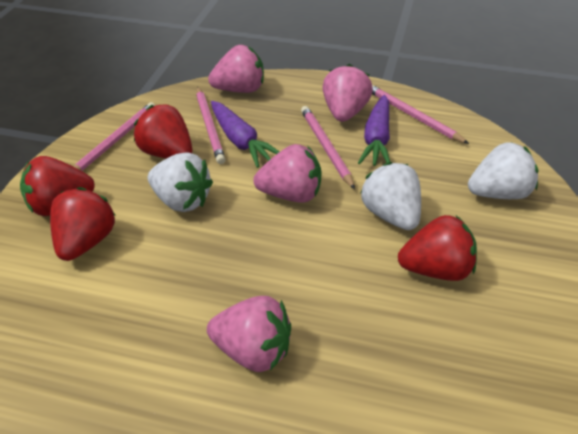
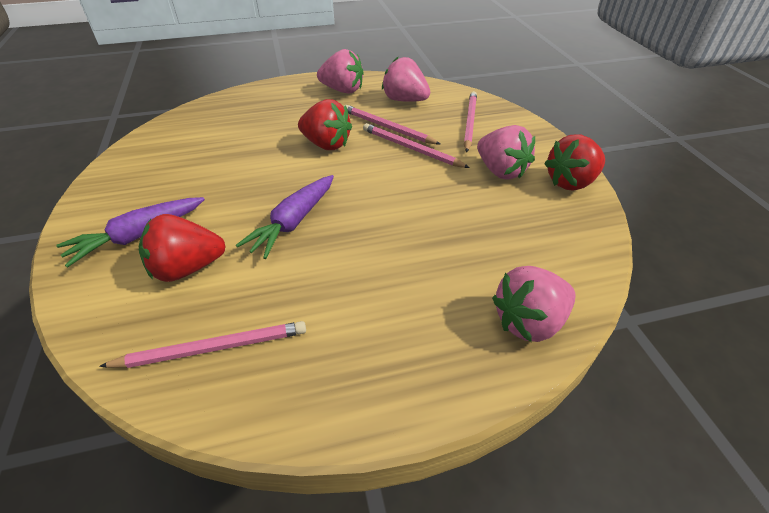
red strawberry: 4 -> 3
white strawberry: 3 -> 0

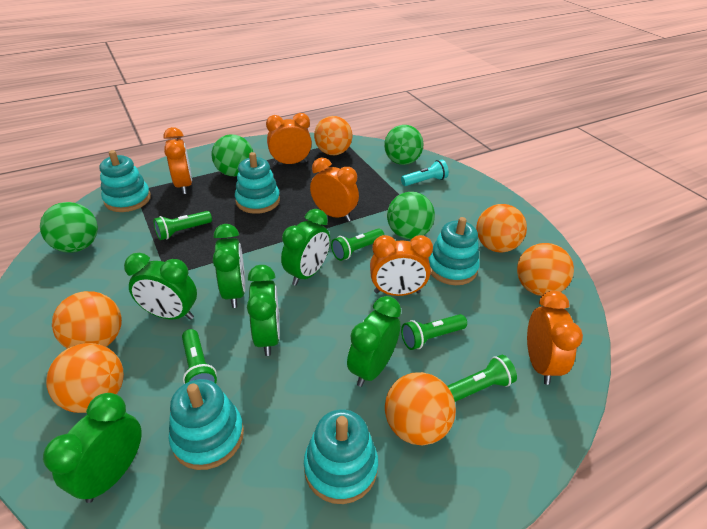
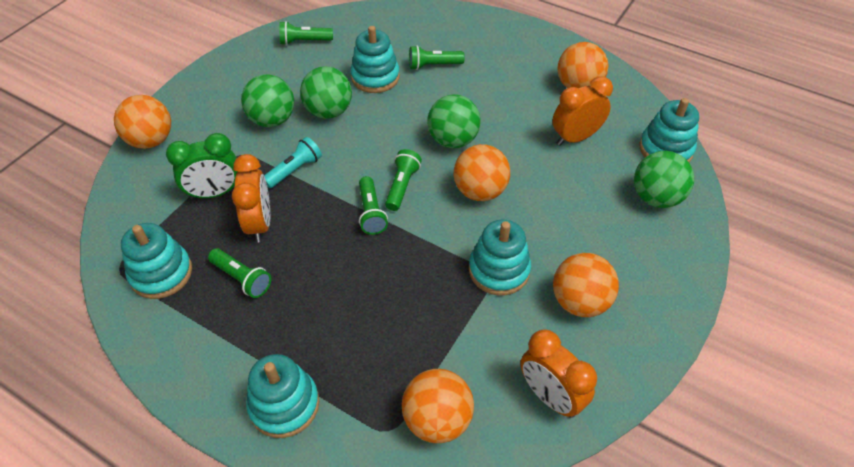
green clock: 6 -> 1
orange ball: 6 -> 5
orange clock: 5 -> 3

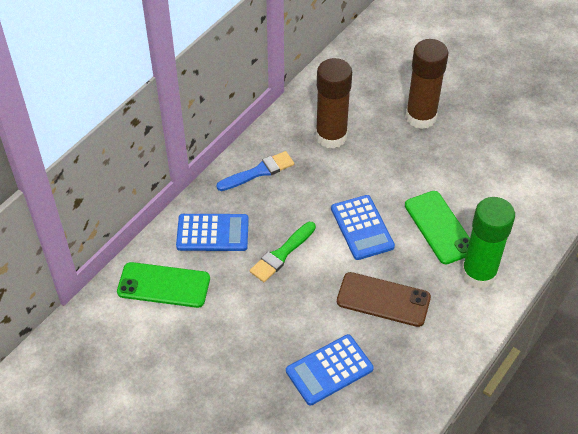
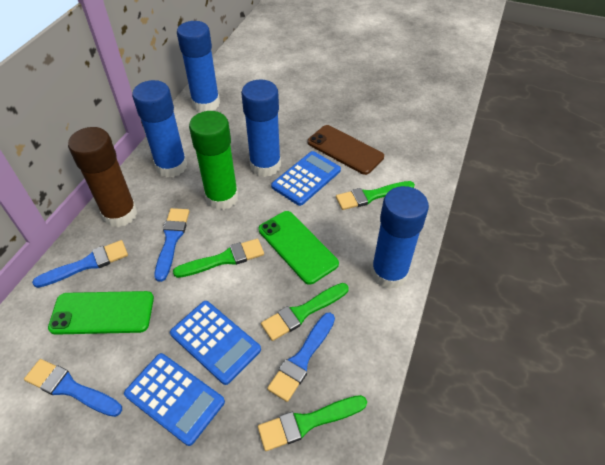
blue brush: 1 -> 4
blue glue stick: 0 -> 4
brown glue stick: 2 -> 1
green brush: 1 -> 4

------------------------------------

Reproduce each line of the records in which the word "strawberry" appears.

red strawberry: 4 -> 3
white strawberry: 3 -> 0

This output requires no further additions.